*** Extracted records Section Begins ***

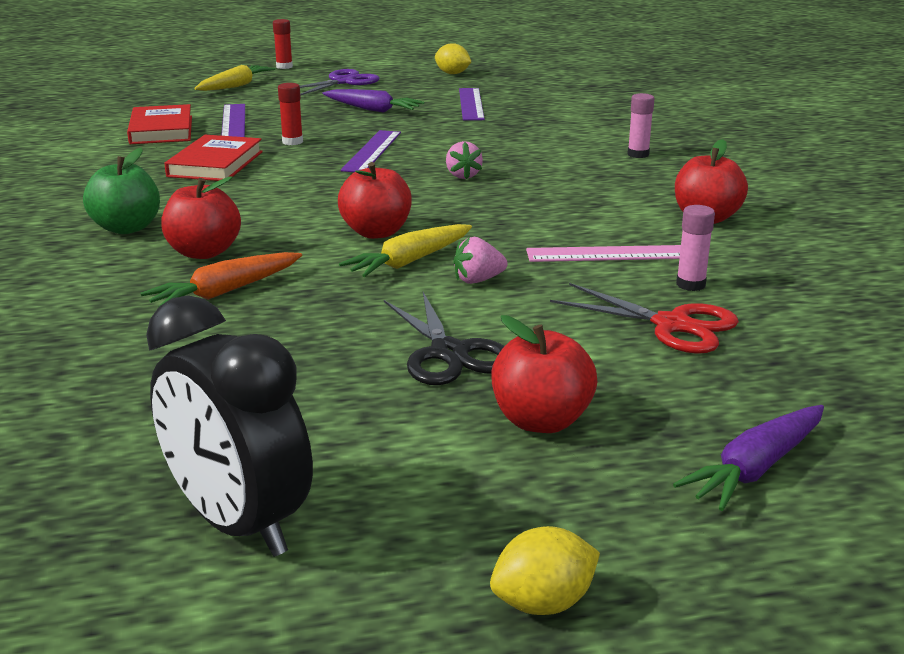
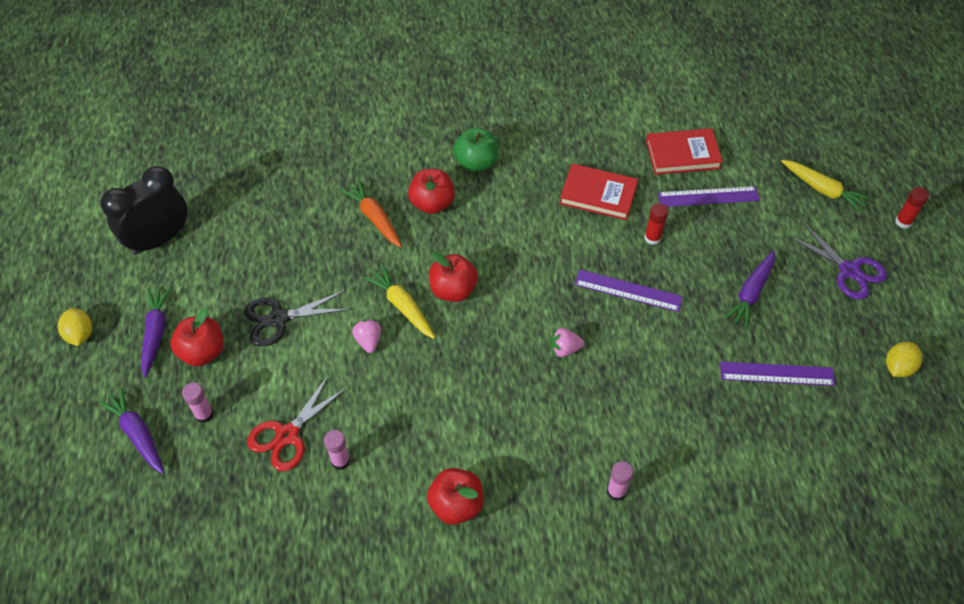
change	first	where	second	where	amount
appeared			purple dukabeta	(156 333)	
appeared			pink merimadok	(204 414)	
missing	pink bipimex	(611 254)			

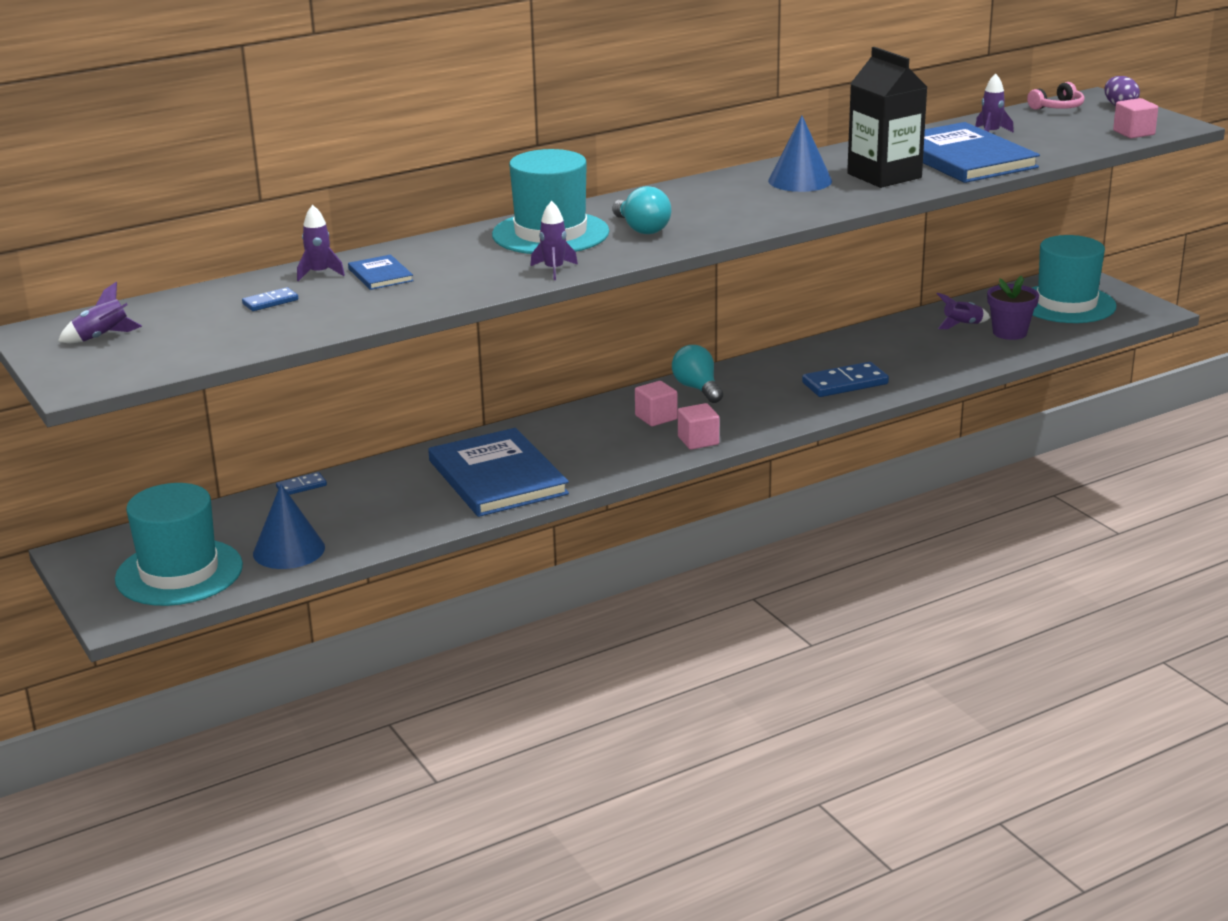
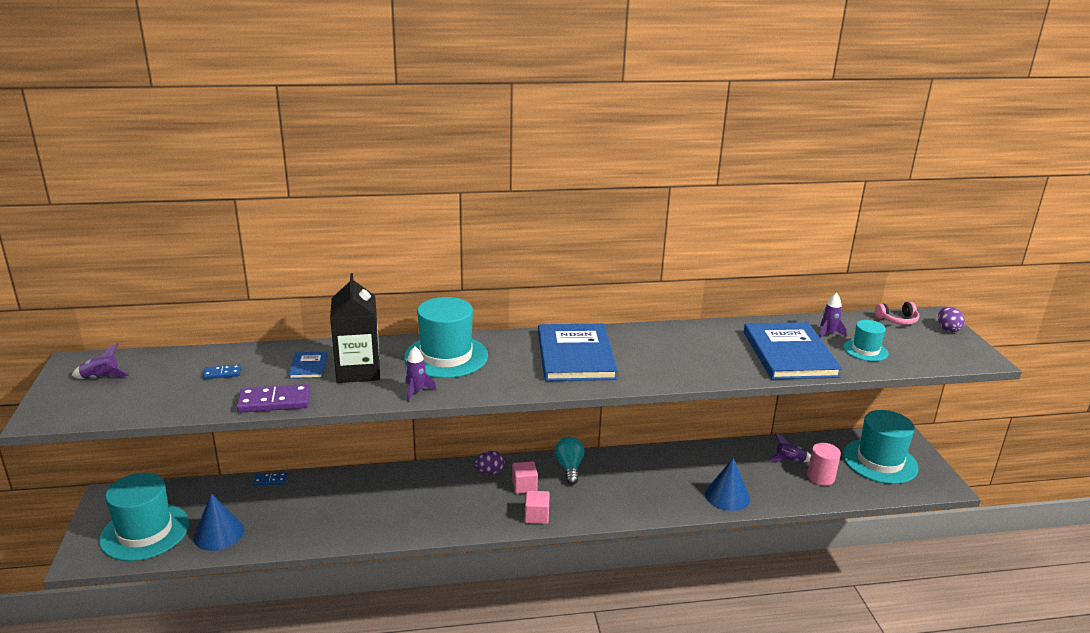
change	first	where	second	where	amount
appeared			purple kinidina	(274 401)	
relocated	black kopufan	(884 176)		(358 371)	
appeared			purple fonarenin	(489 472)	
relocated	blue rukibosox	(497 477)		(575 355)	
relocated	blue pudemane	(800 181)		(727 496)	
exchanged	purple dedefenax	(1009 333)	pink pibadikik	(820 477)	
appeared			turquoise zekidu	(865 350)	
missing	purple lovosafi	(319 273)			
missing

*** Extracted records Section Ends ***

Exercise instructions:
Without the pictures, write out every entry exactly as it appears.

Exercise answer:
change	first	where	second	where	amount
appeared			purple dukabeta	(156 333)	
appeared			pink merimadok	(204 414)	
missing	pink bipimex	(611 254)			

change	first	where	second	where	amount
appeared			purple kinidina	(274 401)	
relocated	black kopufan	(884 176)		(358 371)	
appeared			purple fonarenin	(489 472)	
relocated	blue rukibosox	(497 477)		(575 355)	
relocated	blue pudemane	(800 181)		(727 496)	
exchanged	purple dedefenax	(1009 333)	pink pibadikik	(820 477)	
appeared			turquoise zekidu	(865 350)	
missing	purple lovosafi	(319 273)			
missing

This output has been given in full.